• _WHAT YOU NEED TO DO_: When copying the listing below, skip every picture and repeat exactly the lines from the first one through the line that contains "V1: 15V (plus".

• _DATA SHOWN_:

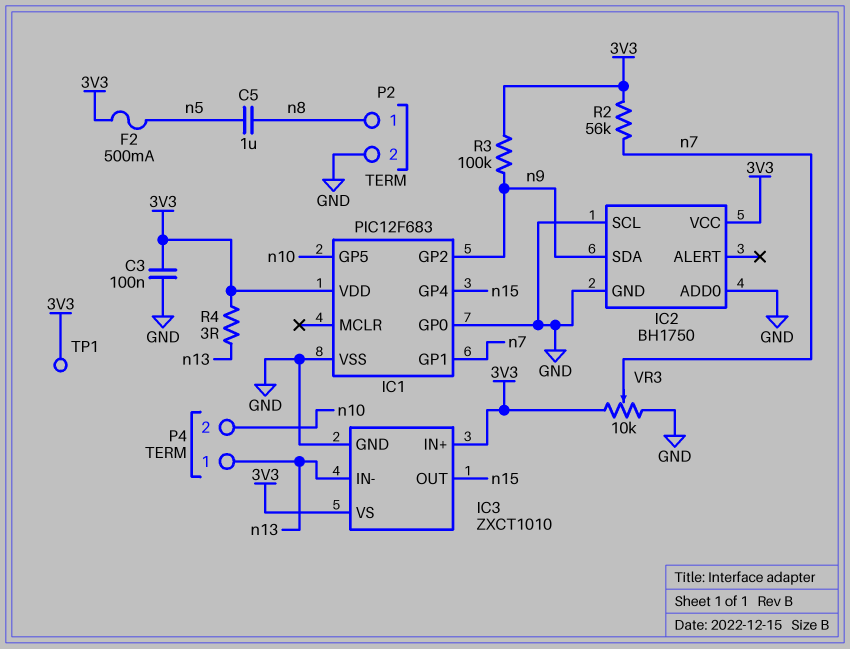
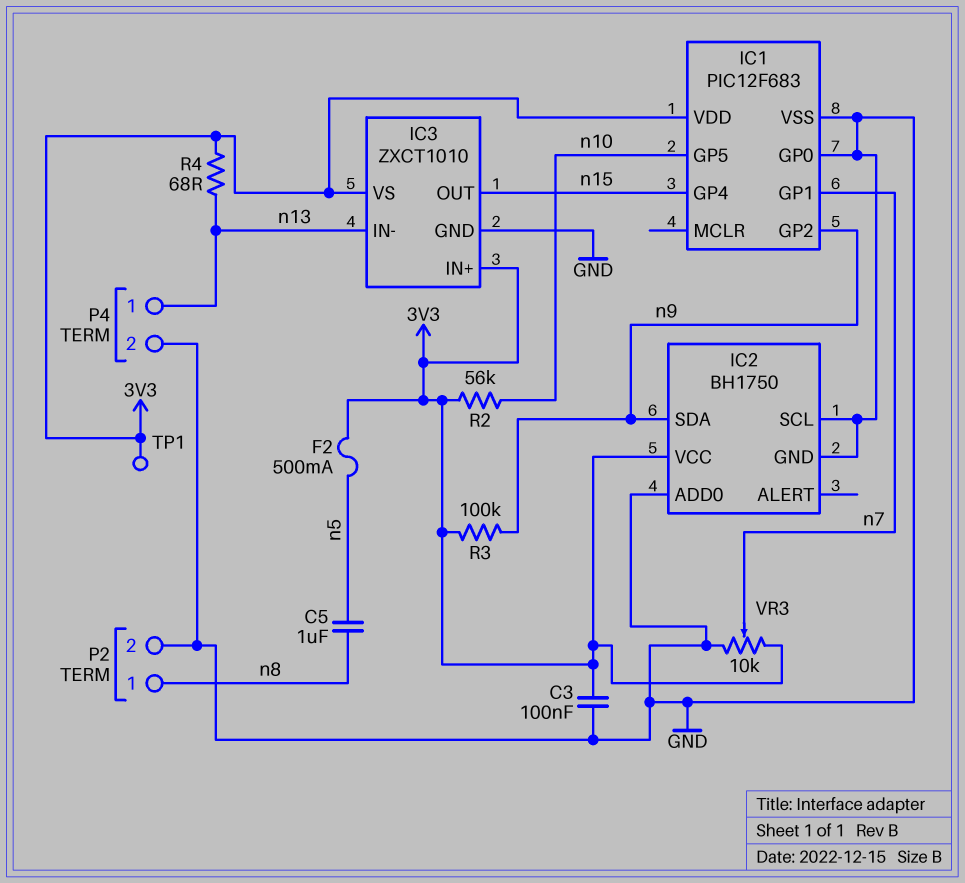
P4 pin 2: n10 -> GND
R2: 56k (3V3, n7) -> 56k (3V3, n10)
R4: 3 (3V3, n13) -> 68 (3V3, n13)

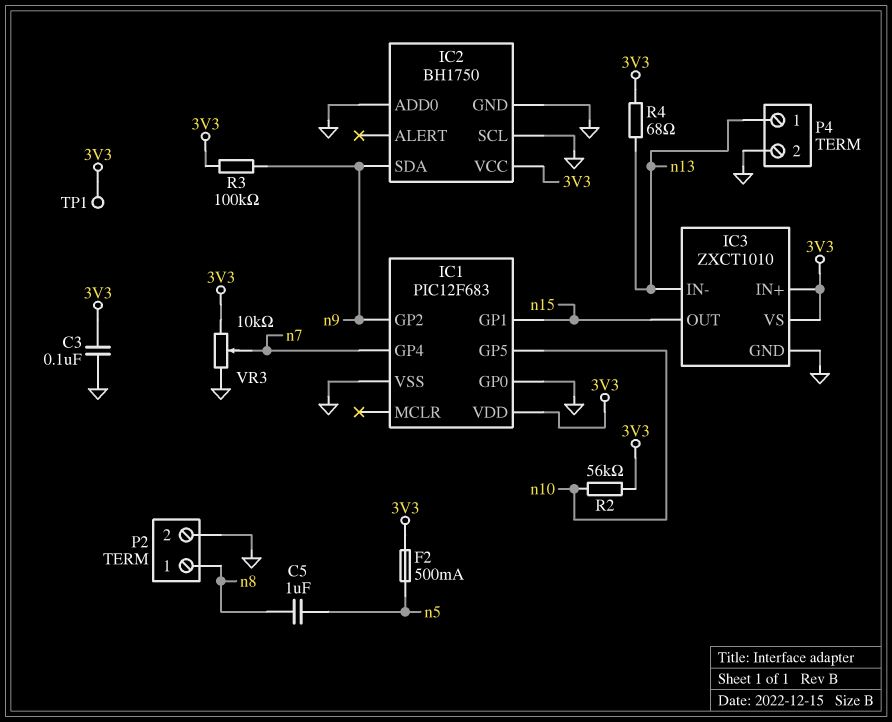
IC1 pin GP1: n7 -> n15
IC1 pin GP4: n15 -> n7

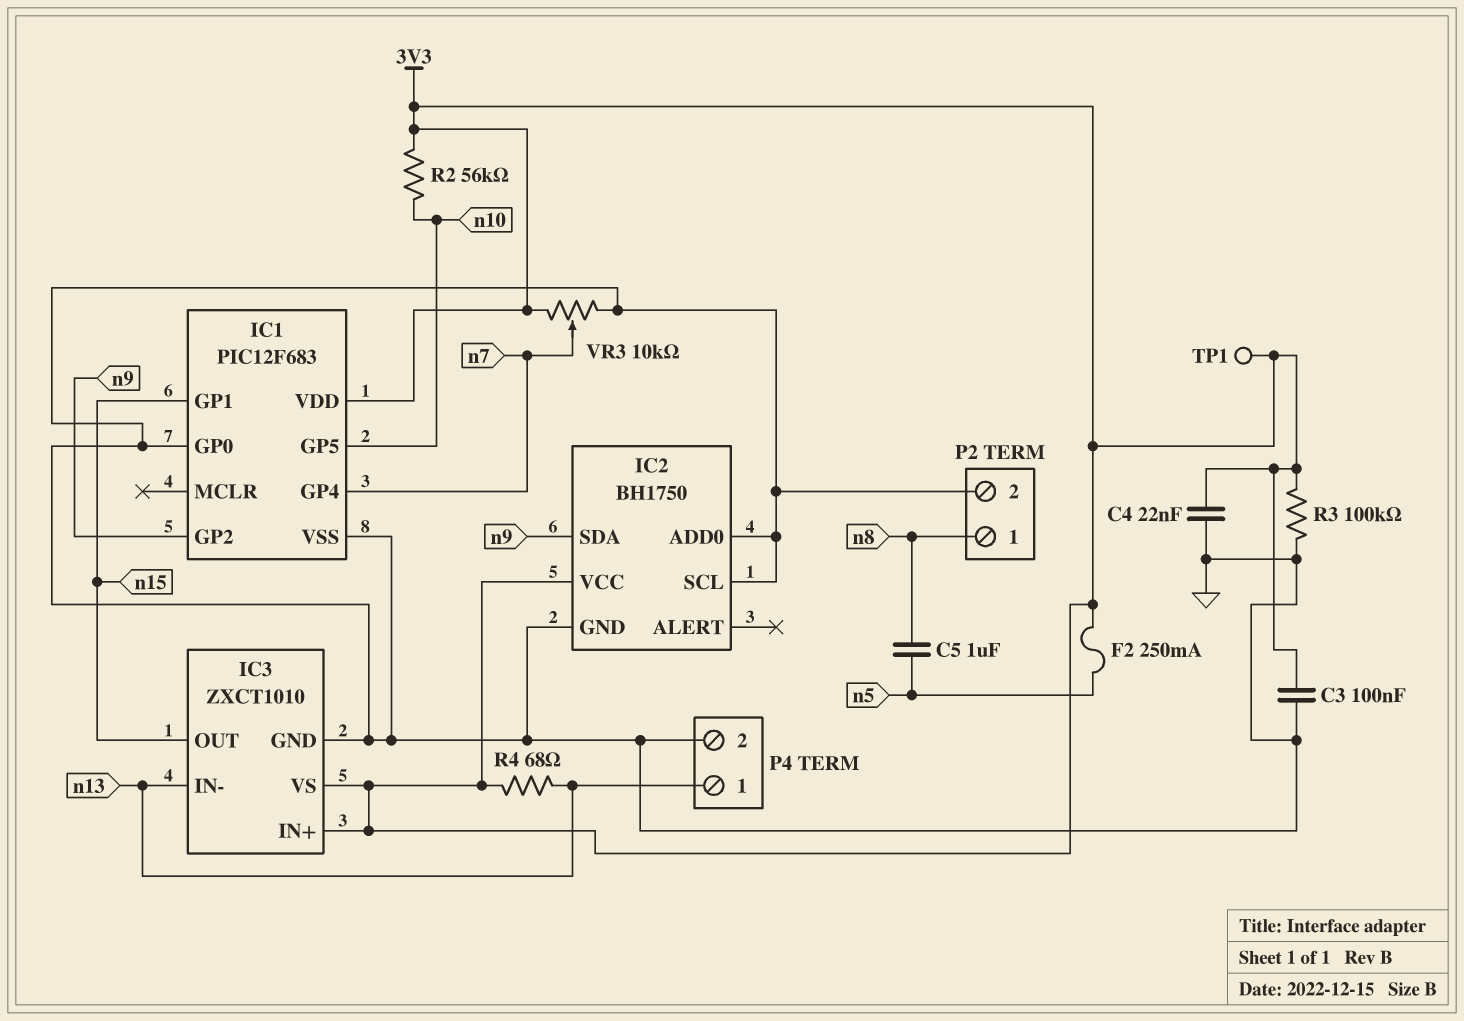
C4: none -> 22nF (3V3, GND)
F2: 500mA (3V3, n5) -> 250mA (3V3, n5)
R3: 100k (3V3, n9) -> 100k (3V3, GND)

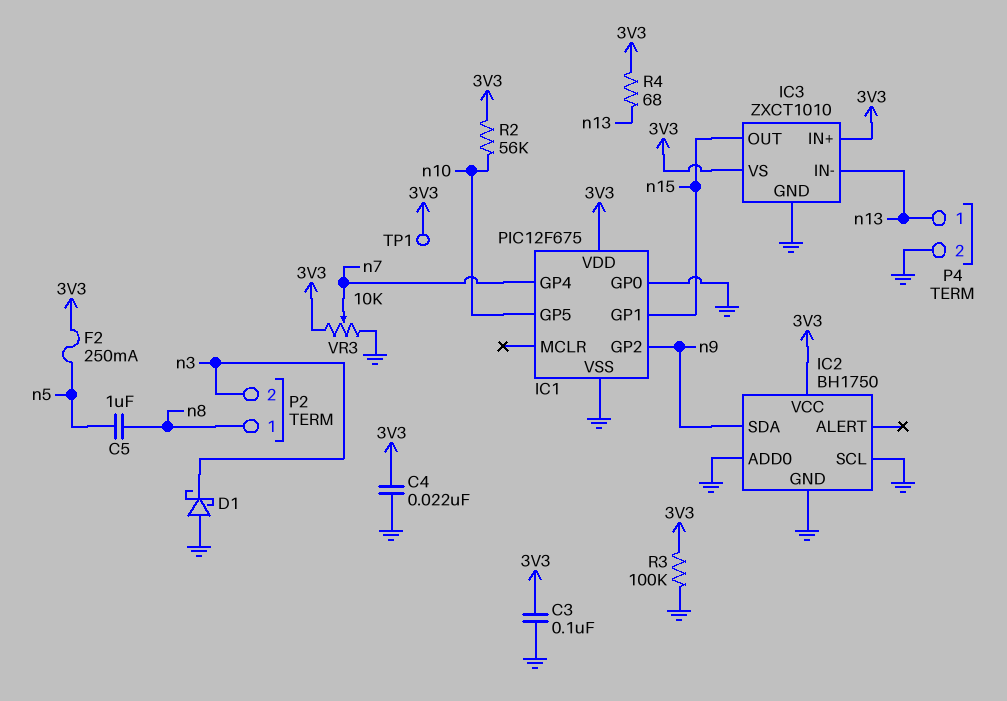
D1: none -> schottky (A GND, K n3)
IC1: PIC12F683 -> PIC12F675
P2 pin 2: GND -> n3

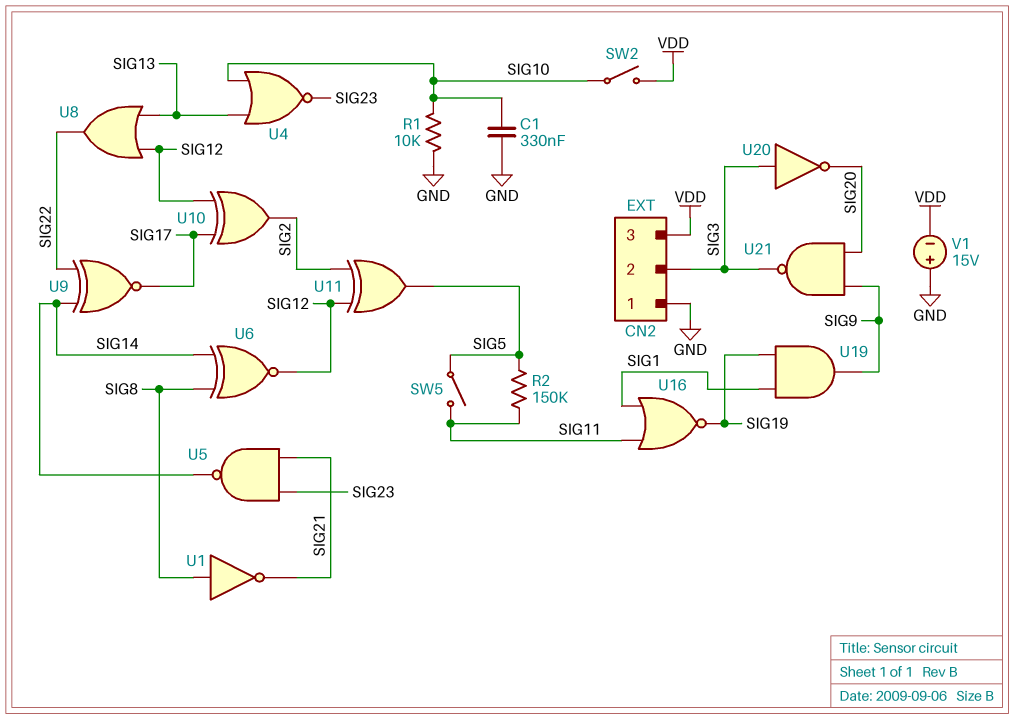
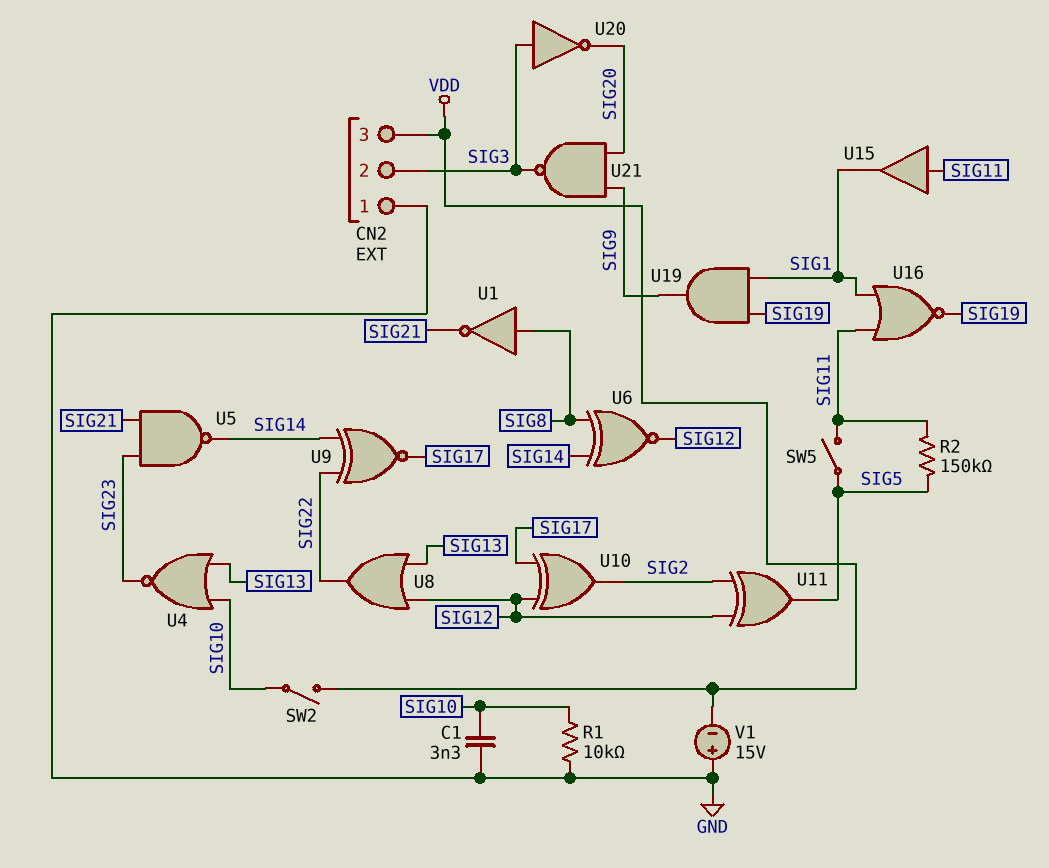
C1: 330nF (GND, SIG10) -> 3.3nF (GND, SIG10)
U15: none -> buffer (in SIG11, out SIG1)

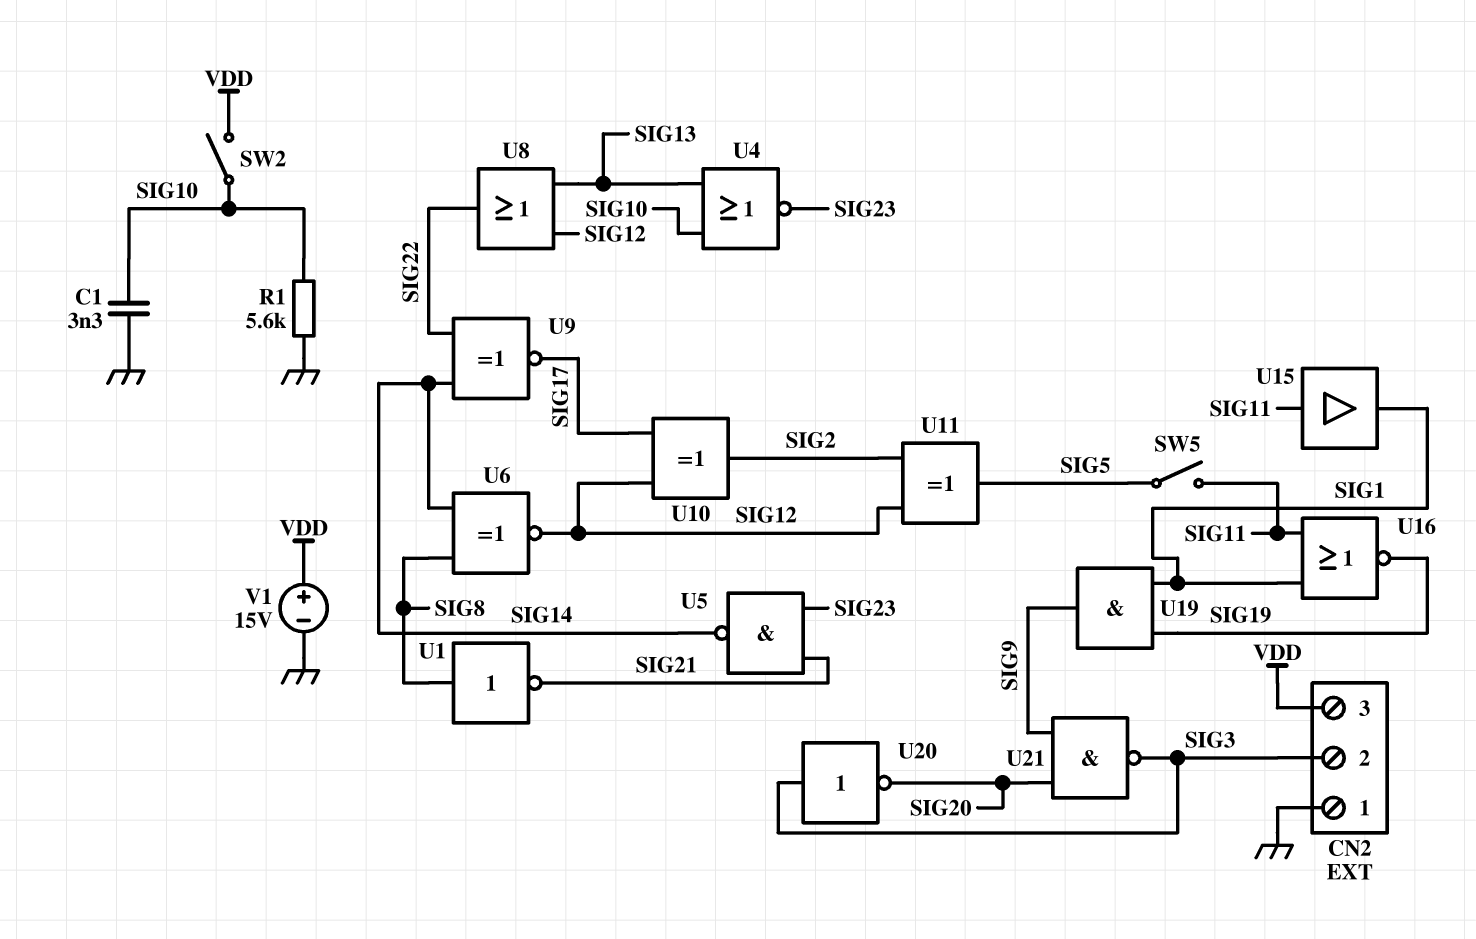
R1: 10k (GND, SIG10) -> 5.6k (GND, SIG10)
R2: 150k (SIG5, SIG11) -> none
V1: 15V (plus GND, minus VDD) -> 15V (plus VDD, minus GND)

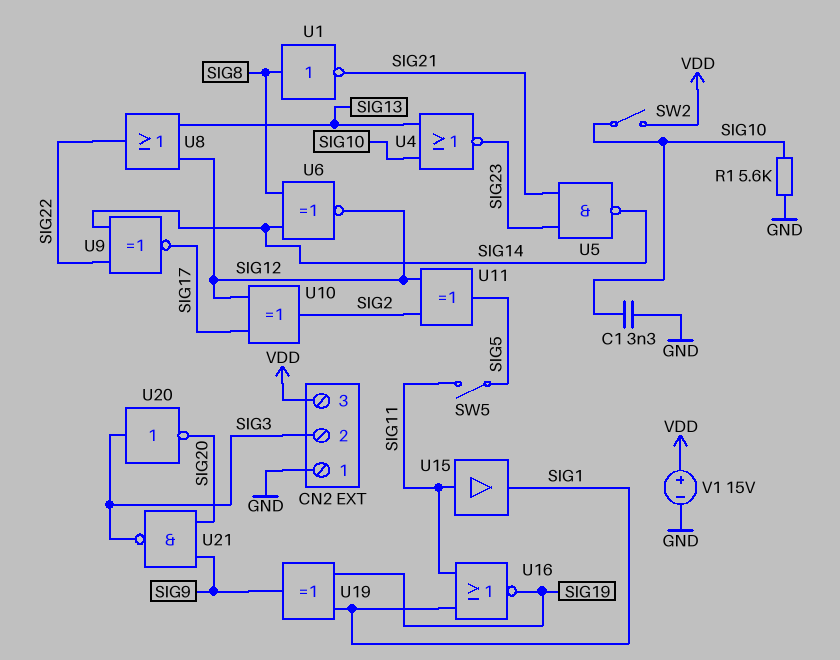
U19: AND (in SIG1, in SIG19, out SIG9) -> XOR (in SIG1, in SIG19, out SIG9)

• _RESPONSE_:
P4 pin 2: n10 -> GND
R2: 56k (3V3, n7) -> 56k (3V3, n10)
R4: 3 (3V3, n13) -> 68 (3V3, n13)

IC1 pin GP1: n7 -> n15
IC1 pin GP4: n15 -> n7

C4: none -> 22nF (3V3, GND)
F2: 500mA (3V3, n5) -> 250mA (3V3, n5)
R3: 100k (3V3, n9) -> 100k (3V3, GND)

D1: none -> schottky (A GND, K n3)
IC1: PIC12F683 -> PIC12F675
P2 pin 2: GND -> n3

C1: 330nF (GND, SIG10) -> 3.3nF (GND, SIG10)
U15: none -> buffer (in SIG11, out SIG1)

R1: 10k (GND, SIG10) -> 5.6k (GND, SIG10)
R2: 150k (SIG5, SIG11) -> none
V1: 15V (plus GND, minus VDD) -> 15V (plus VDD, minus GND)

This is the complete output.